#### Activity
Print the data that follows word for word, leaving out any picture.

#### Exercise material

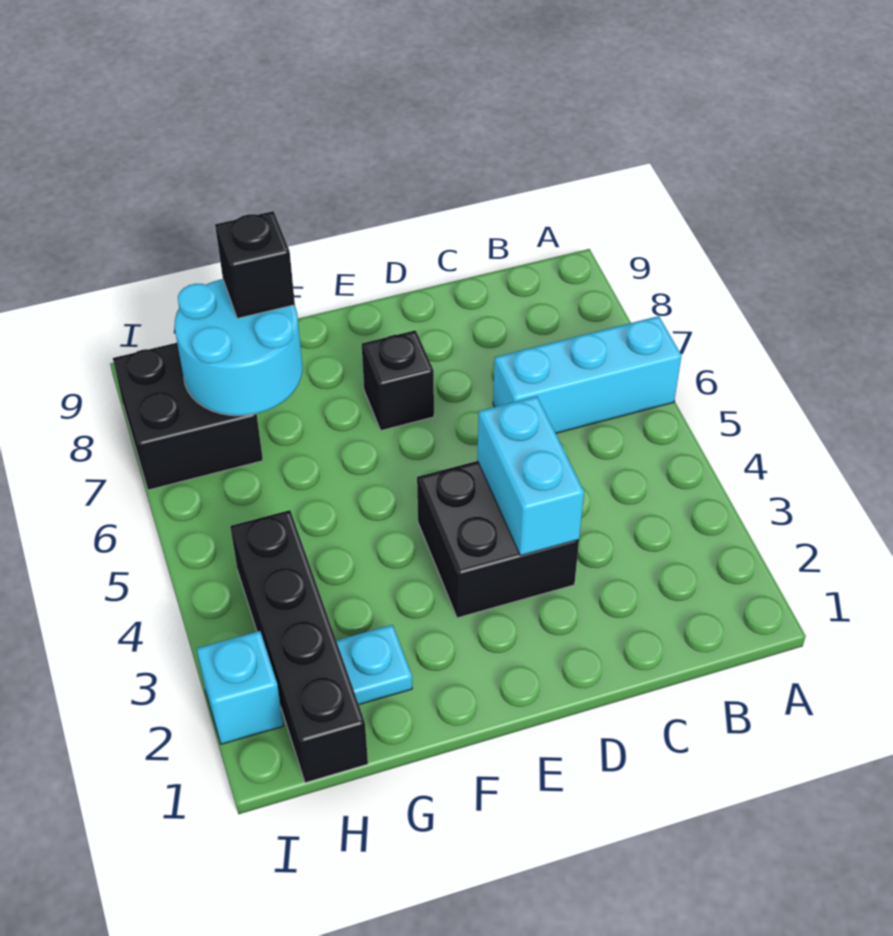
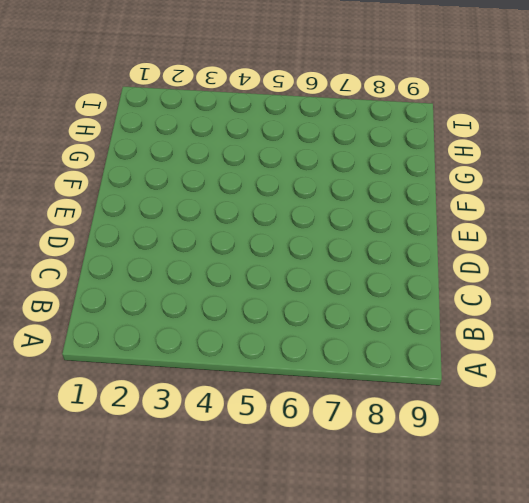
none -> cyan 1x3 brick [493,316,682,433]
none -> black 2x2 brick [417,461,579,618]

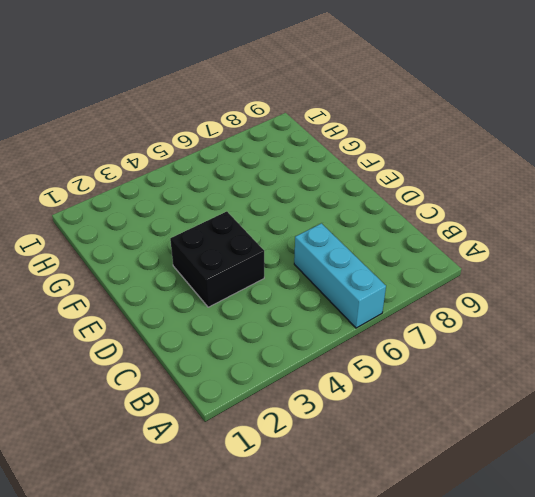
none -> black 1x1 brick [362,330,434,430]
none -> cyan 1x1 plate [336,625,412,704]

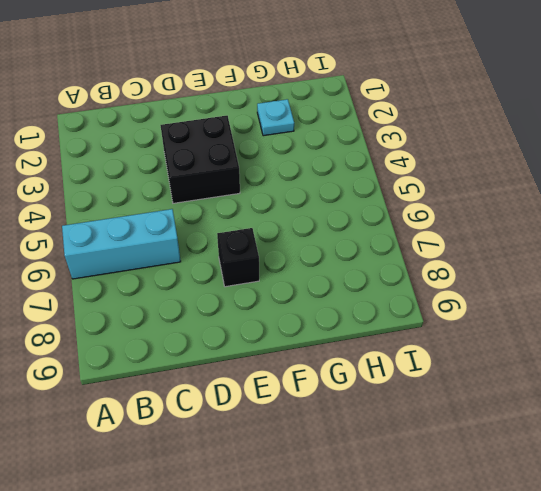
none -> black 1x4 brick [230,510,368,783]
none -> black 2x2 brick [113,343,263,490]

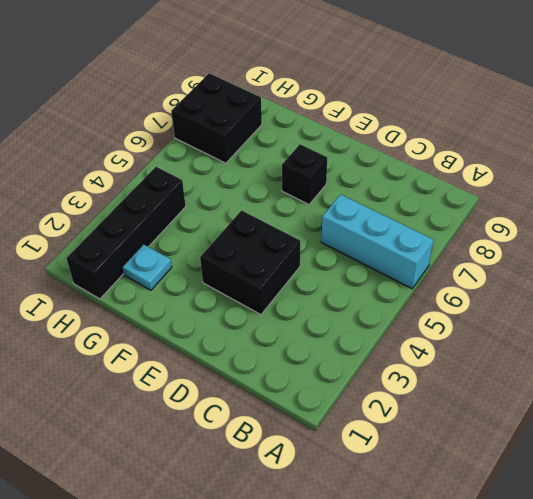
none -> cyan 1x1 brick [197,631,283,744]
none -> cyan 1x2 brick [477,396,584,556]

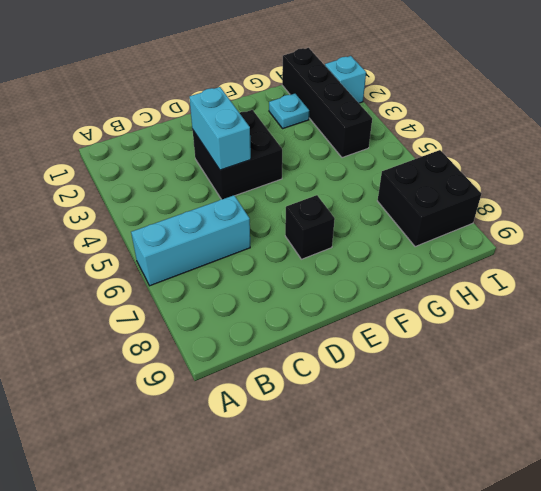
none -> cyan 2x2 round brick [175,279,302,416]
none -> black 1x1 brick [215,211,295,318]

#### Finished task
none -> cyan 1x3 brick [493,316,682,433]
none -> black 2x2 brick [417,461,579,618]

none -> black 1x1 brick [362,330,434,430]
none -> cyan 1x1 plate [336,625,412,704]

none -> black 1x4 brick [230,510,368,783]
none -> black 2x2 brick [113,343,263,490]

none -> cyan 1x1 brick [197,631,283,744]
none -> cyan 1x2 brick [477,396,584,556]

none -> cyan 2x2 round brick [175,279,302,416]
none -> black 1x1 brick [215,211,295,318]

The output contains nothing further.